_Exercise instructions_
The following data needs to be repeated exactly, with all images excluded.

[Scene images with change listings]
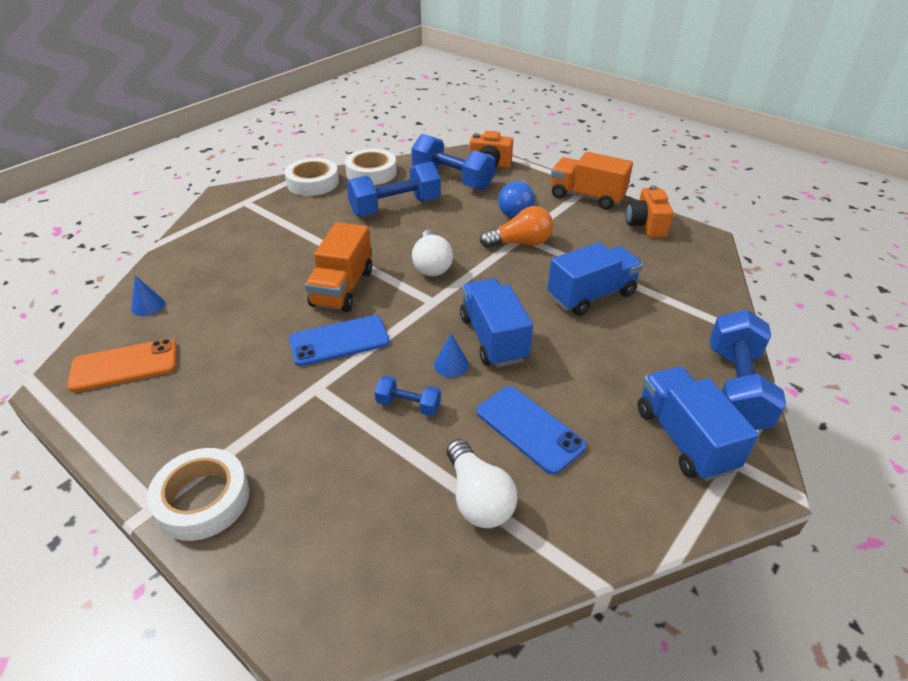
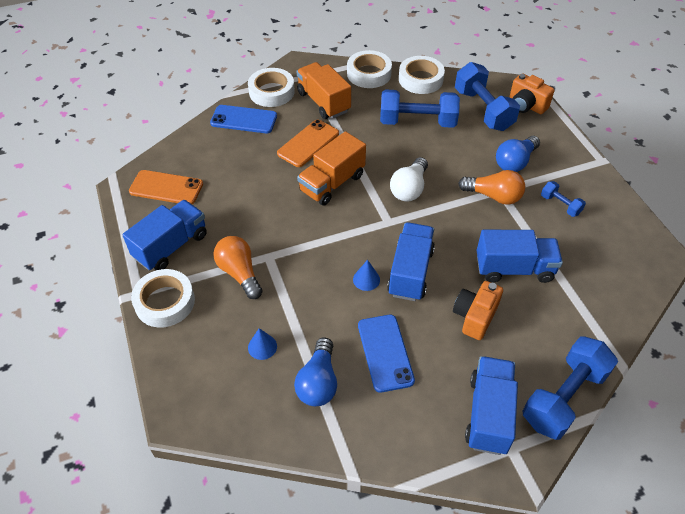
camera: 30 degrees right, 10 degrees up
(148, 306) = (200, 146): blue cone -> blue cone (262, 346)
(172, 428) = (171, 246): none -> blue truck
(209, 228) = (271, 92): none -> white tape
(287, 261) = (308, 143): none -> orange phone
(290, 421) = (239, 273): none -> orange light bulb
(339, 341) = (304, 227): blue phone -> blue phone (244, 119)
(408, 405) = (318, 297): blue dumbbell -> blue dumbbell (560, 205)
(478, 498) = (318, 382): white light bulb -> blue light bulb
(587, 197) = (588, 171): orange truck -> orange truck (323, 102)
(646, 225) = (618, 222): orange camera -> orange camera (474, 317)

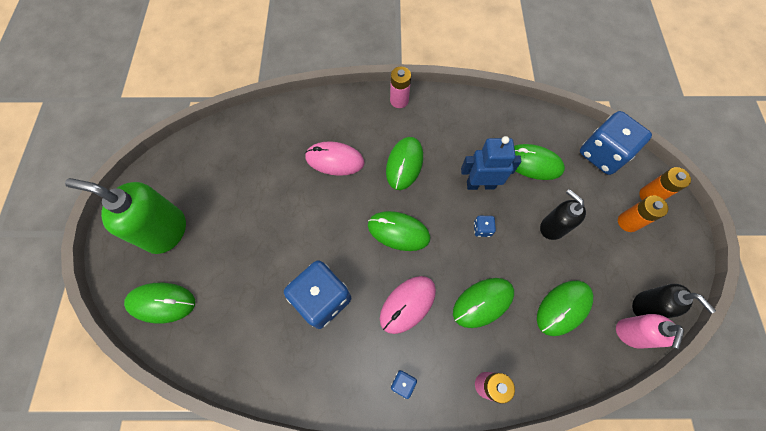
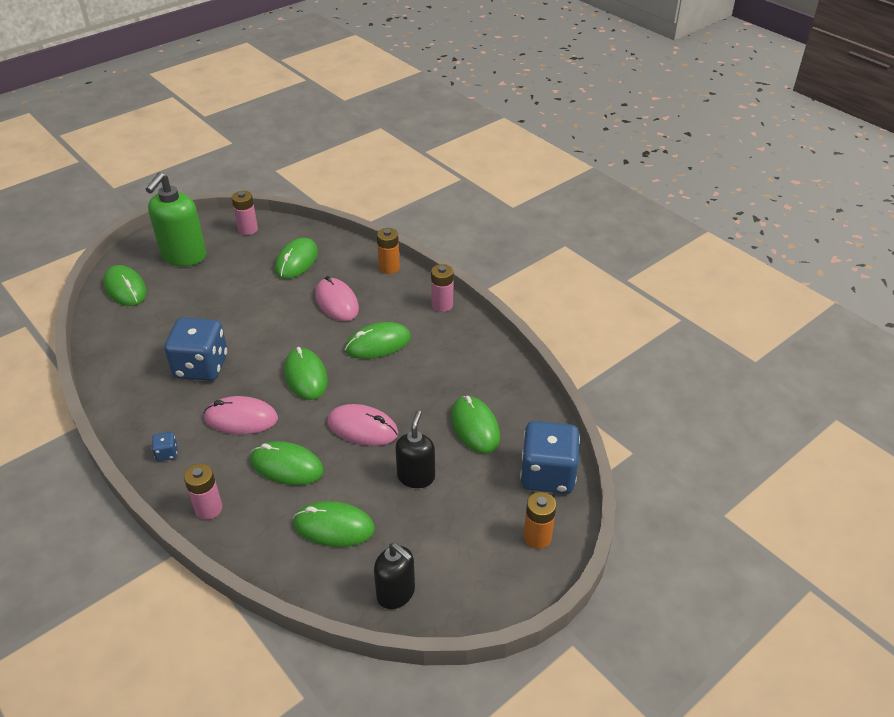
camera: 50 degrees right, 25 degrees down
(165, 231) = (184, 256): green soap dispenser -> green soap dispenser turned 135 degrees counterclockwise
(182, 163) = (248, 229): none -> pink battery
(259, 155) = (296, 261): none -> green mouse
(480, 184) = (410, 403): blue robot -> none
(482, 229) = (362, 428): blue dice -> pink mouse
(628, 222) = (484, 533): orange battery -> orange battery (389, 267)
(631, 333) = (353, 594): pink soap dispenser -> none
(646, 306) = (396, 593): black soap dispenser -> black soap dispenser turned 60 degrees counterclockwise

_Result of the exercise_
camera: 30 degrees right, 10 degrees up
(148, 306) = (200, 146): blue cone -> blue cone (262, 346)
(172, 428) = (171, 246): none -> blue truck
(209, 228) = (271, 92): none -> white tape
(287, 261) = (308, 143): none -> orange phone
(290, 421) = (239, 273): none -> orange light bulb
(339, 341) = (304, 227): blue phone -> blue phone (244, 119)
(408, 405) = (318, 297): blue dumbbell -> blue dumbbell (560, 205)
(478, 498) = (318, 382): white light bulb -> blue light bulb
(587, 197) = (588, 171): orange truck -> orange truck (323, 102)
(646, 225) = (618, 222): orange camera -> orange camera (474, 317)

camera: 50 degrees right, 25 degrees down
(165, 231) = (184, 256): green soap dispenser -> green soap dispenser turned 135 degrees counterclockwise
(182, 163) = (248, 229): none -> pink battery
(259, 155) = (296, 261): none -> green mouse
(480, 184) = (410, 403): blue robot -> none
(482, 229) = (362, 428): blue dice -> pink mouse
(628, 222) = (484, 533): orange battery -> orange battery (389, 267)
(631, 333) = (353, 594): pink soap dispenser -> none
(646, 306) = (396, 593): black soap dispenser -> black soap dispenser turned 60 degrees counterclockwise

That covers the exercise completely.